Scan the listing below for the word "degrees" and copy every line that has it.

Stored data -
────────
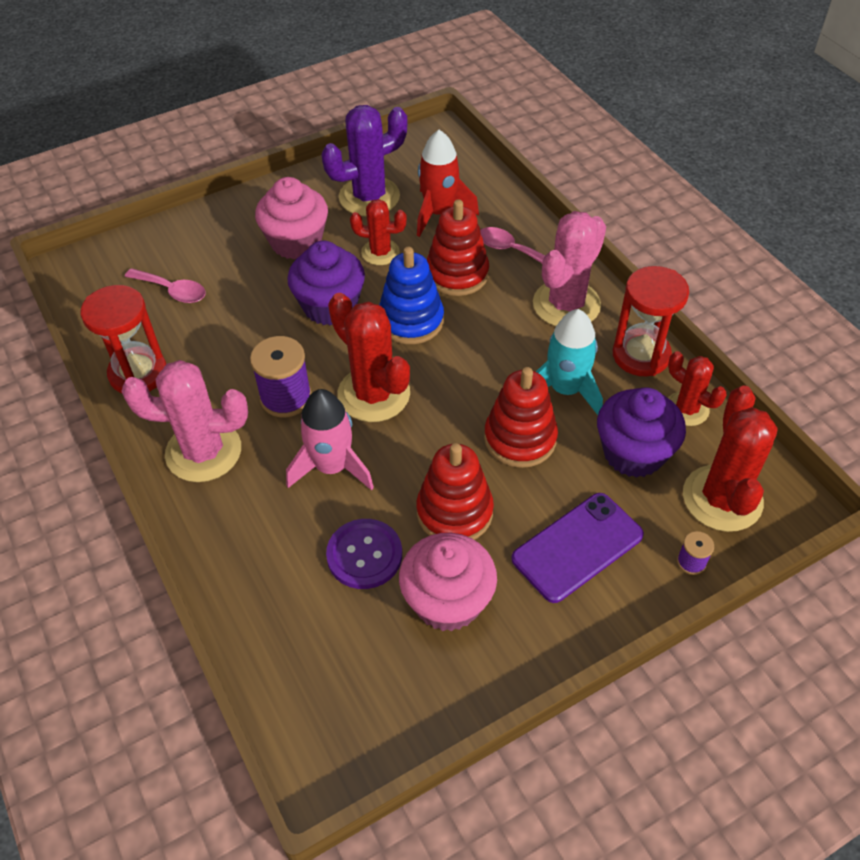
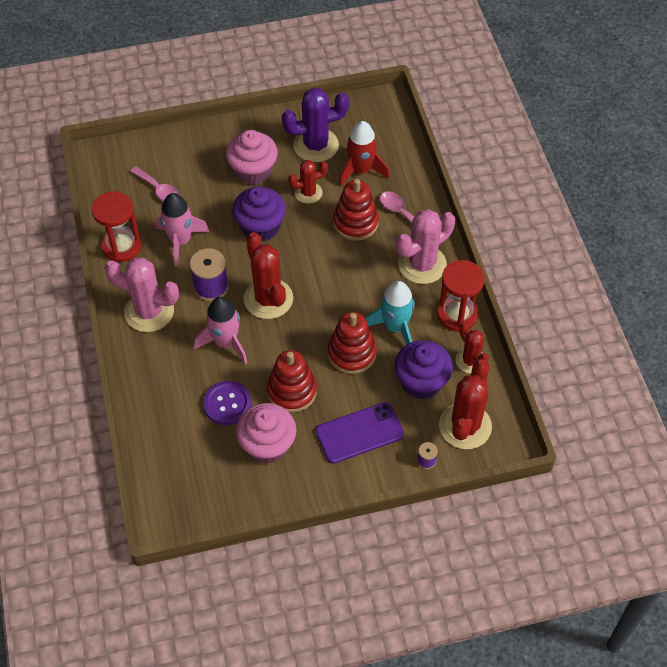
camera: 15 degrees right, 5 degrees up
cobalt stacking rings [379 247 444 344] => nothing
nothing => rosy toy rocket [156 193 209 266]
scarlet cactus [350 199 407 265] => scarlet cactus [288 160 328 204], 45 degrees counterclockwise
────────
Response area -
camera: 15 degrees right, 5 degrees up
scarlet cactus [350 199 407 265] => scarlet cactus [288 160 328 204], 45 degrees counterclockwise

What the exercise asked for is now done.